Object change descriptions:
—————
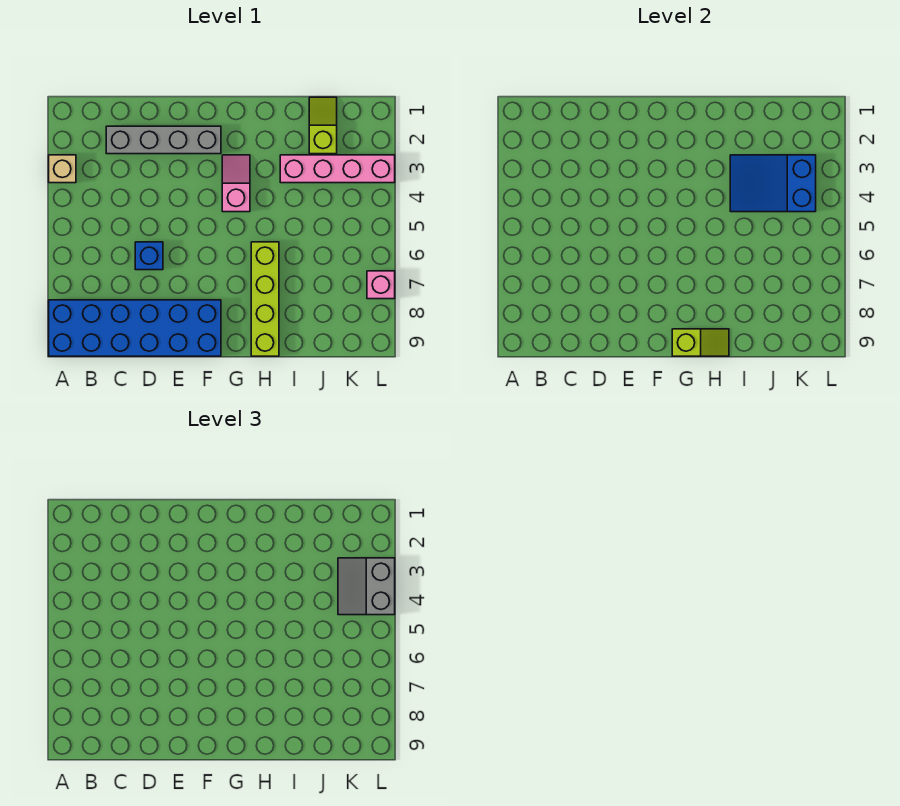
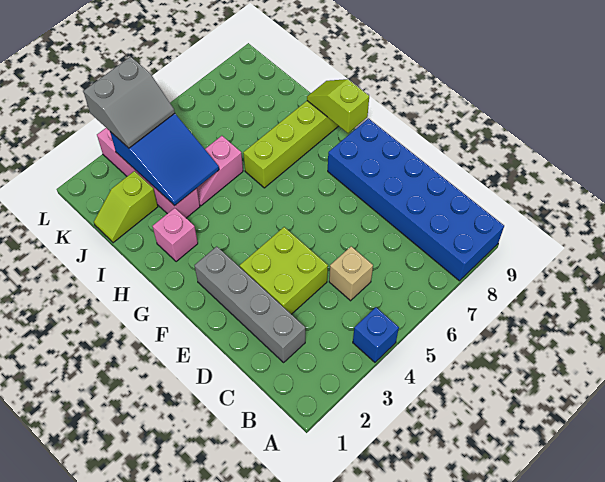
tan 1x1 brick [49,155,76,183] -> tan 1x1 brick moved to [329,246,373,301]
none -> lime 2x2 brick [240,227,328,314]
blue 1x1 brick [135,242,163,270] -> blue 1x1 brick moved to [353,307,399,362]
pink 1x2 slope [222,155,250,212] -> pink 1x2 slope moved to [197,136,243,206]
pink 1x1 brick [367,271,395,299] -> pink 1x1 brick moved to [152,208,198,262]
—————
### Task directions
Repeat each entry precisely as it appears. Leave the pictures out.

### Solution to this problem
tan 1x1 brick [49,155,76,183] -> tan 1x1 brick moved to [329,246,373,301]
none -> lime 2x2 brick [240,227,328,314]
blue 1x1 brick [135,242,163,270] -> blue 1x1 brick moved to [353,307,399,362]
pink 1x2 slope [222,155,250,212] -> pink 1x2 slope moved to [197,136,243,206]
pink 1x1 brick [367,271,395,299] -> pink 1x1 brick moved to [152,208,198,262]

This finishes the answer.